▶ **WHAT THE TASK ASKS**:
Your output should consist solely of the lines from the one holding "OLED2 pin SDA: A4 -> D4" to the end of the records below, inclusive, reproduced exactly and free of pictures.

[Source data]
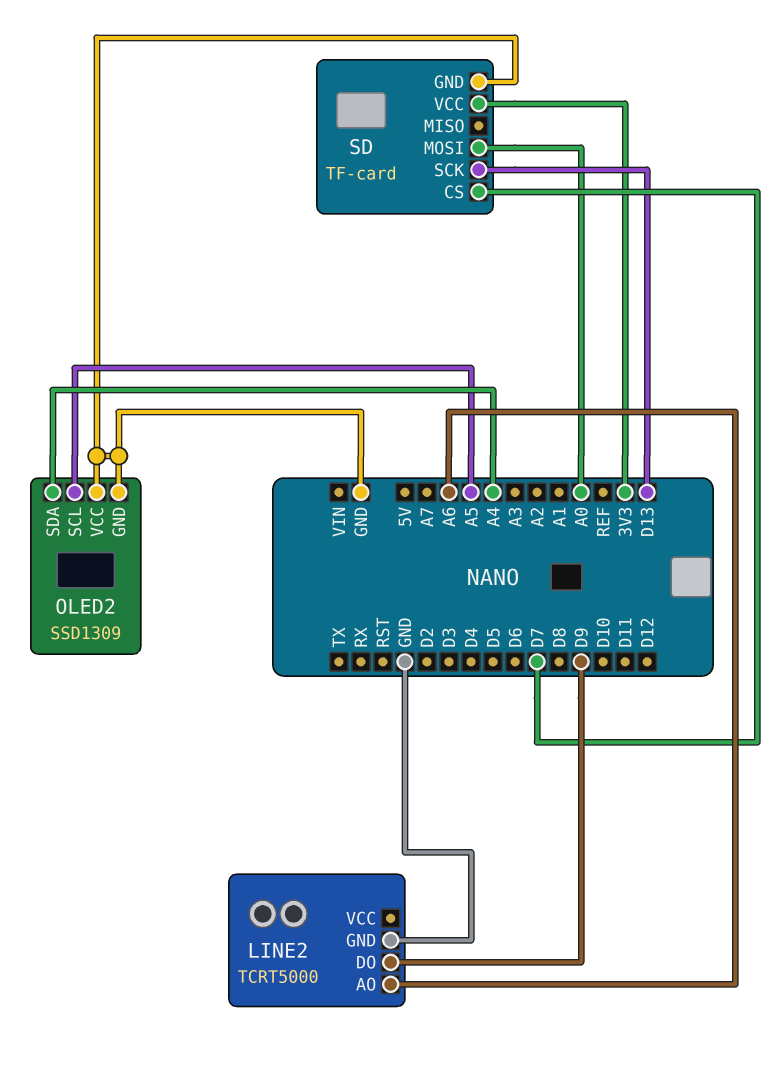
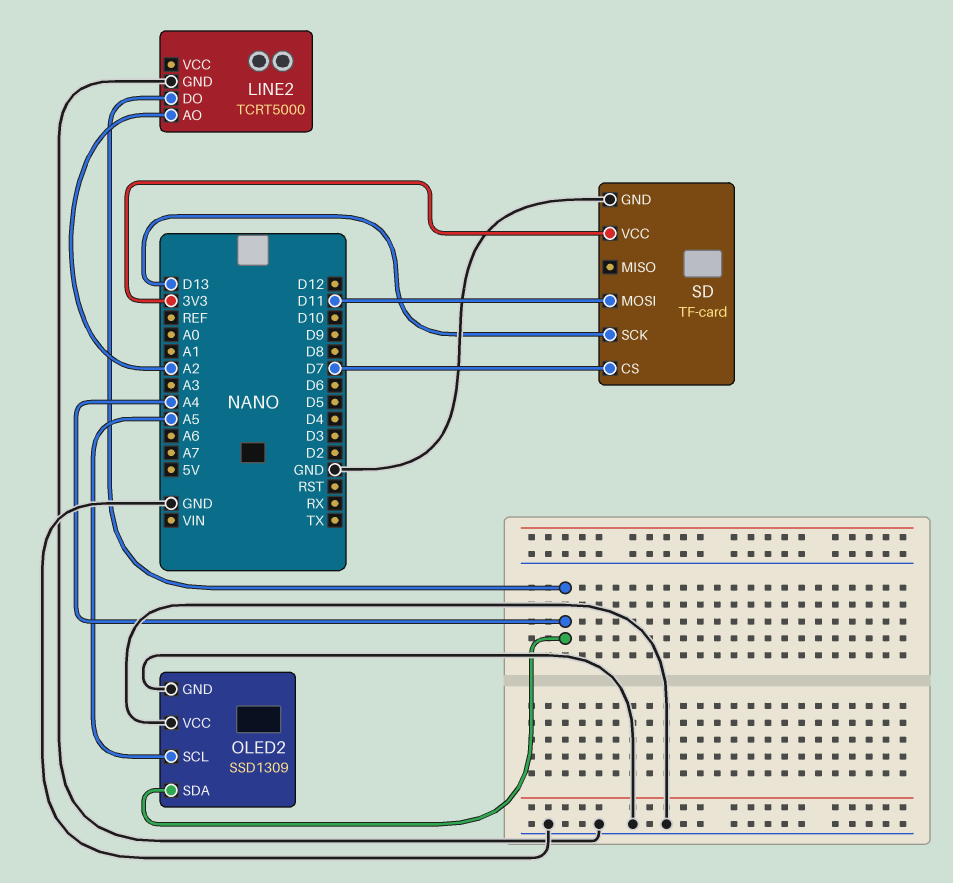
LINE2 pin AO: A6 -> A2
LINE2 pin DO: D9 -> A4
SD pin MOSI: A0 -> D11

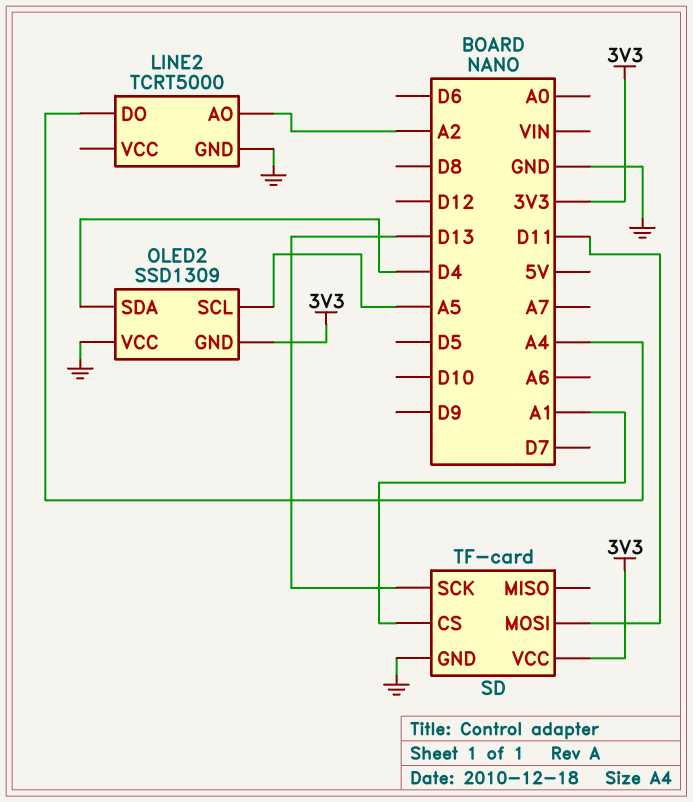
OLED2 pin GND: GND -> 3V3
OLED2 pin SDA: A4 -> D4
SD pin CS: D7 -> A1

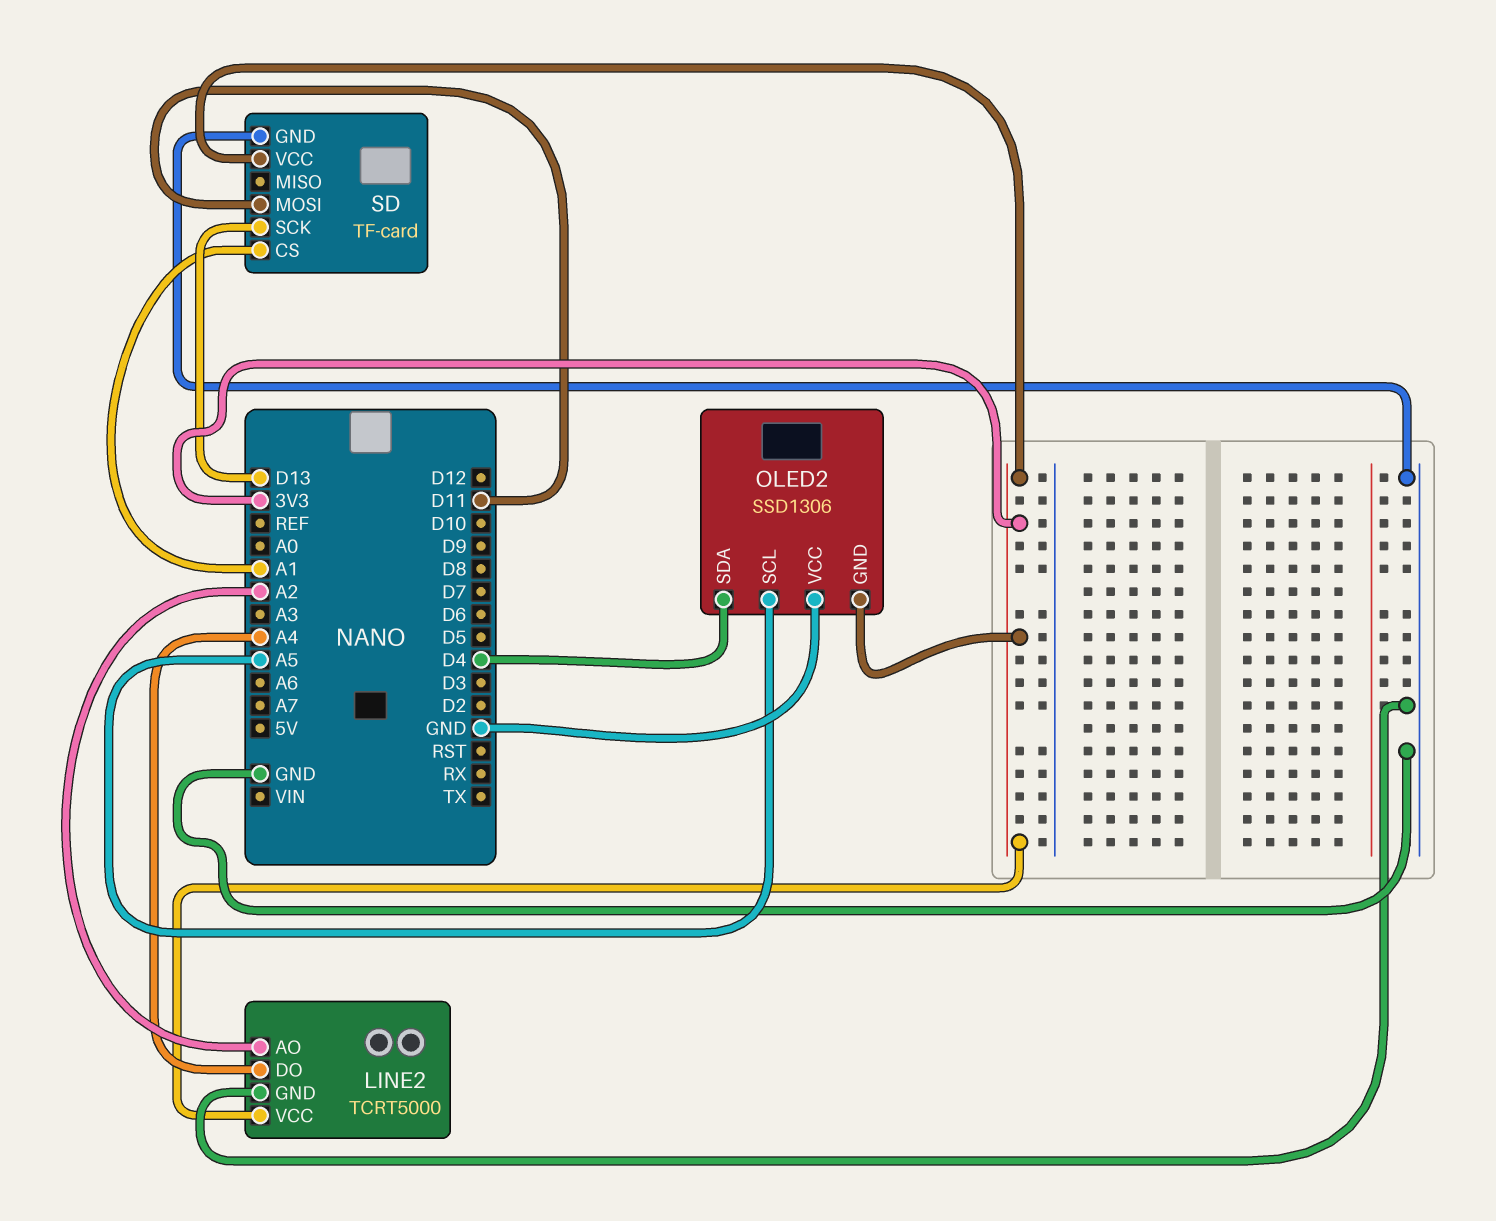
LINE2 pin VCC: none -> 3V3
OLED2: SSD1309 -> SSD1306

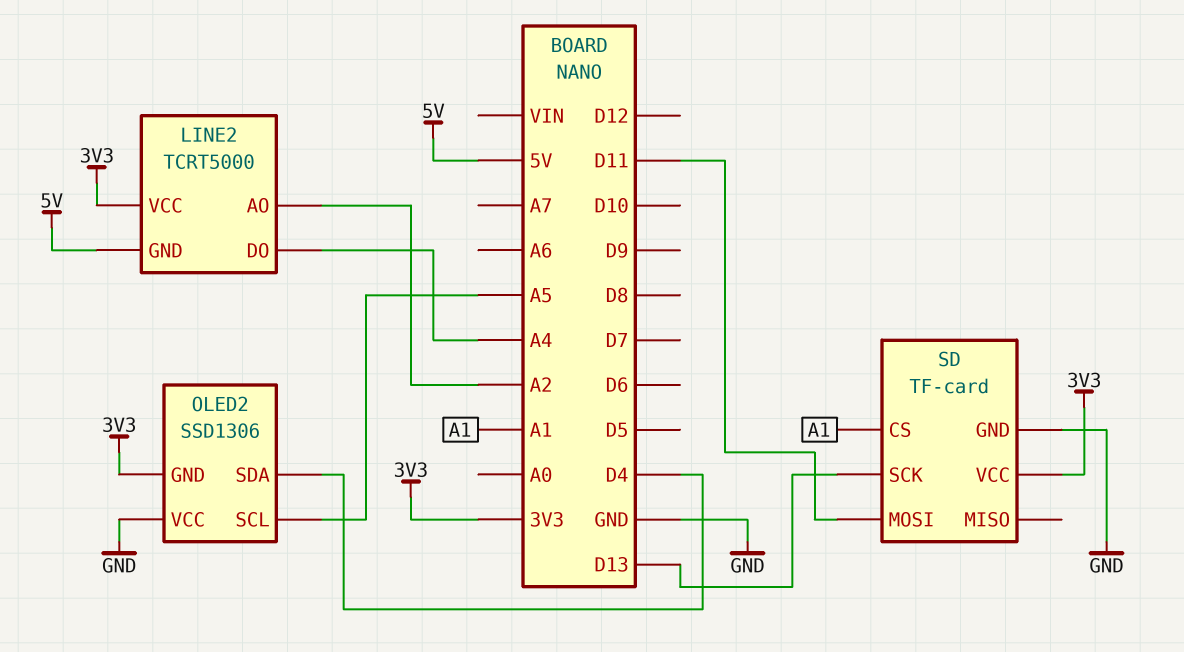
LINE2 pin GND: GND -> 5V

▶ **COMPLETED TASK**:
OLED2 pin SDA: A4 -> D4
SD pin CS: D7 -> A1

LINE2 pin VCC: none -> 3V3
OLED2: SSD1309 -> SSD1306

LINE2 pin GND: GND -> 5V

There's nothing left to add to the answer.